**Exercise prompt**.
Scan the listing below. Return every line containing the string "after".

**Given records**.
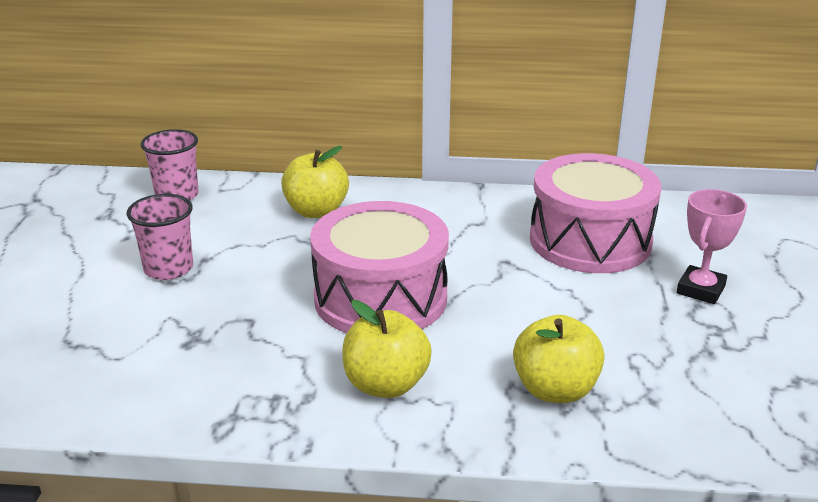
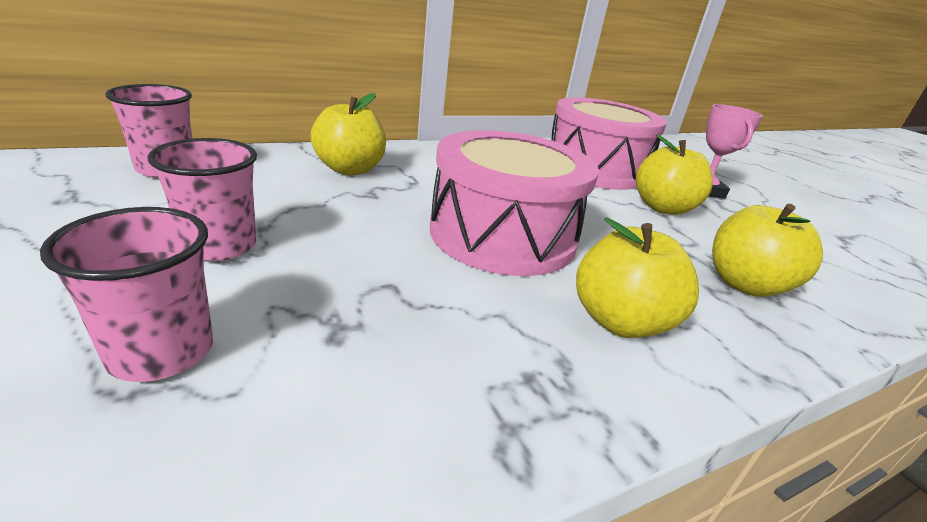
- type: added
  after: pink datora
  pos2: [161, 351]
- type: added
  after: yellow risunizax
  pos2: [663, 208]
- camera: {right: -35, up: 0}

**Reply to the exercise**.
  after: pink datora
  after: yellow risunizax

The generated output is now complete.